==== Source material
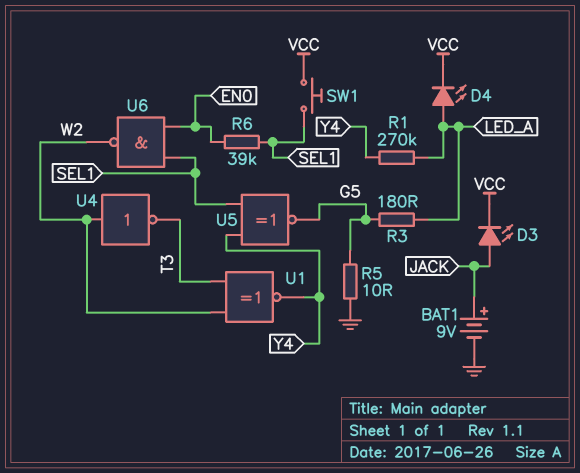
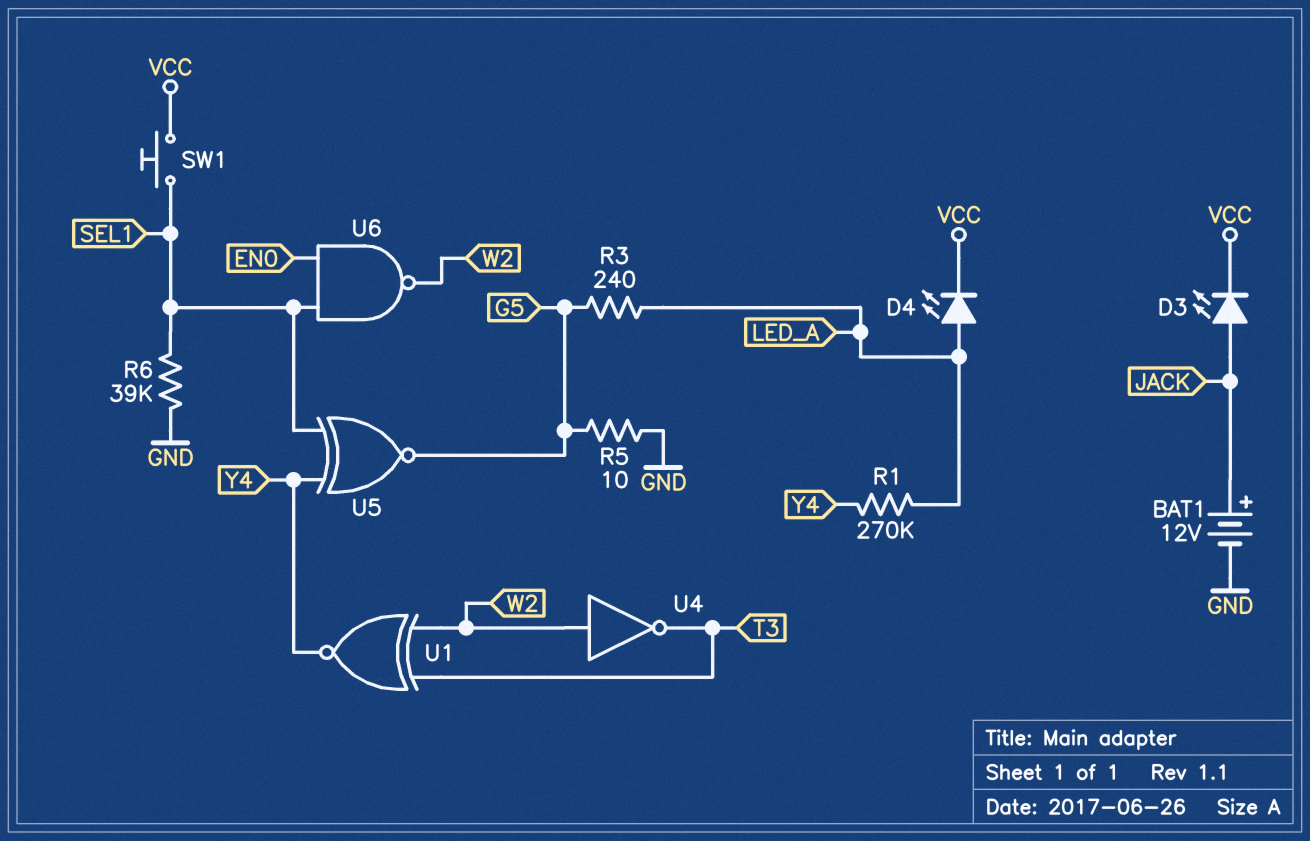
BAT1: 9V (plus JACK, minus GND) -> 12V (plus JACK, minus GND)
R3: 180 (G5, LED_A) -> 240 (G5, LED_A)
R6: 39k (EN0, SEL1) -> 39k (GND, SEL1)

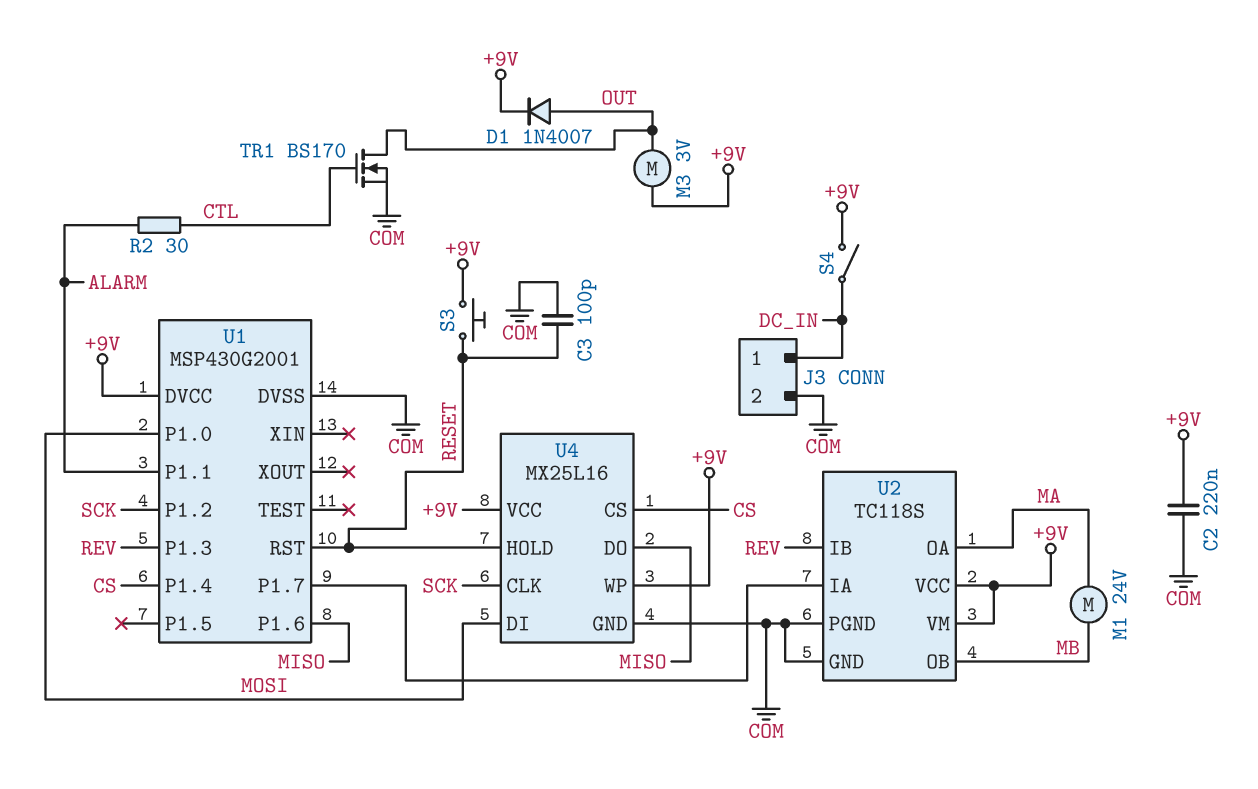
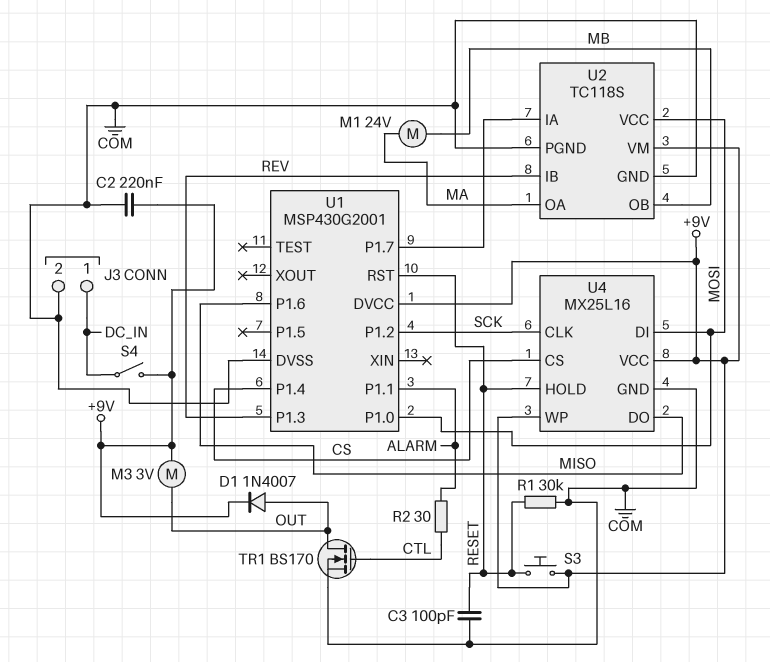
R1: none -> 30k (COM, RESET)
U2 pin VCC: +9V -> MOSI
========
> Task objective: Reproduce every record exactly; images stay out.

> Result of this task:
BAT1: 9V (plus JACK, minus GND) -> 12V (plus JACK, minus GND)
R3: 180 (G5, LED_A) -> 240 (G5, LED_A)
R6: 39k (EN0, SEL1) -> 39k (GND, SEL1)

R1: none -> 30k (COM, RESET)
U2 pin VCC: +9V -> MOSI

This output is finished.